TASK DESCRIPTION: Output every line of the entries from the line containing "C201: none -> 33uF (plus W5, minus X1)" through the last, exactly, with no other content.

DATA SHOWN:
=======

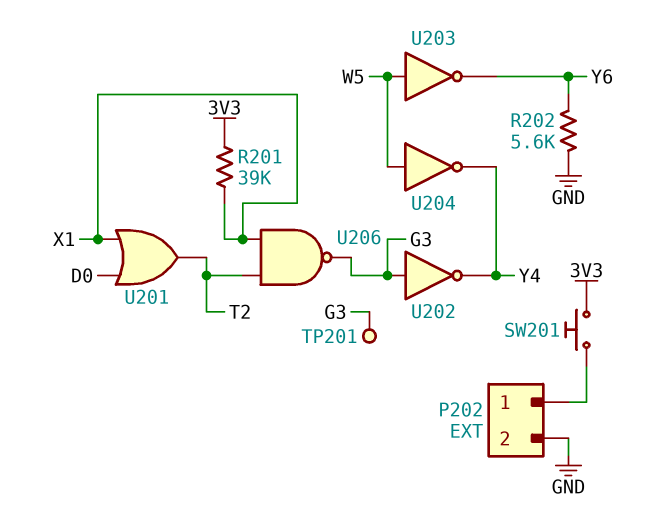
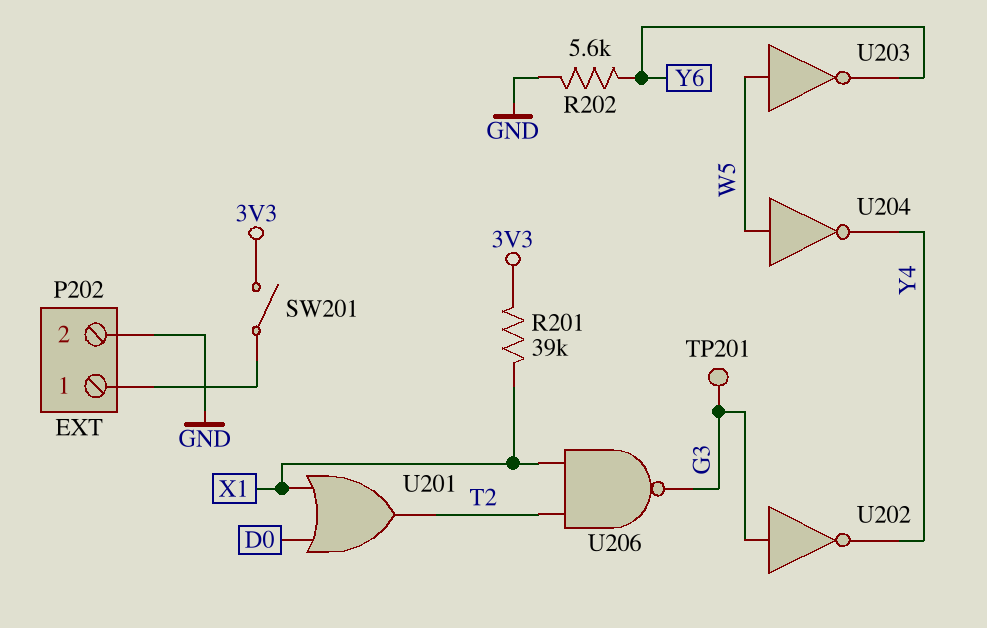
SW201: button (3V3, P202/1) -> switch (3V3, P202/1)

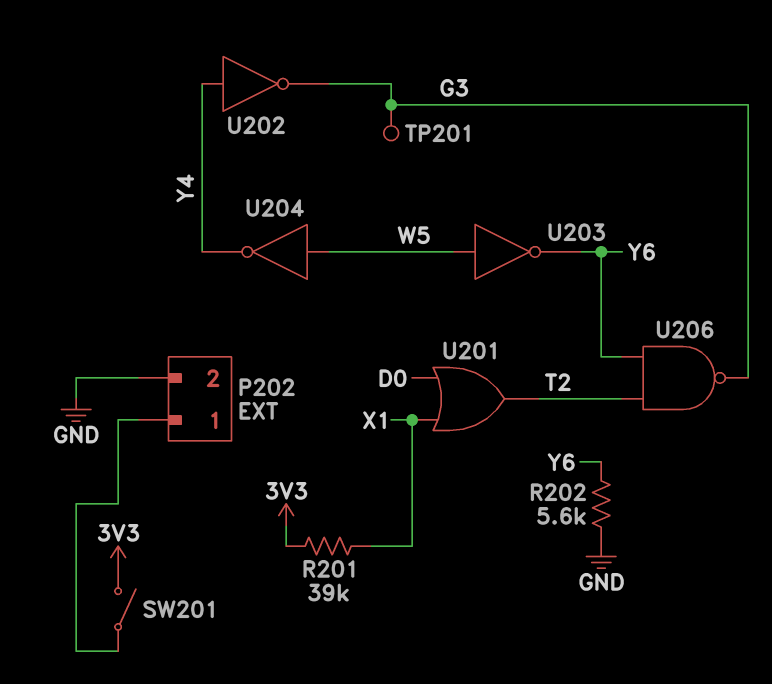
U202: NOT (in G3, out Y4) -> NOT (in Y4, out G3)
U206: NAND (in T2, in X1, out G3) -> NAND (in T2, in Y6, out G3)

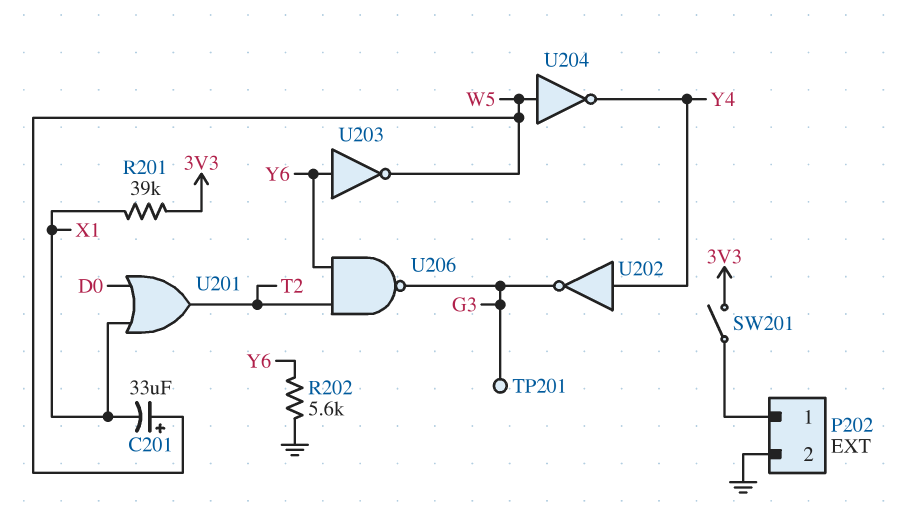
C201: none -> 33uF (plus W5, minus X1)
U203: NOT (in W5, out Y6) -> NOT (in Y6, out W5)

=======

SOLUTION FOR THIS EXERCISE:
C201: none -> 33uF (plus W5, minus X1)
U203: NOT (in W5, out Y6) -> NOT (in Y6, out W5)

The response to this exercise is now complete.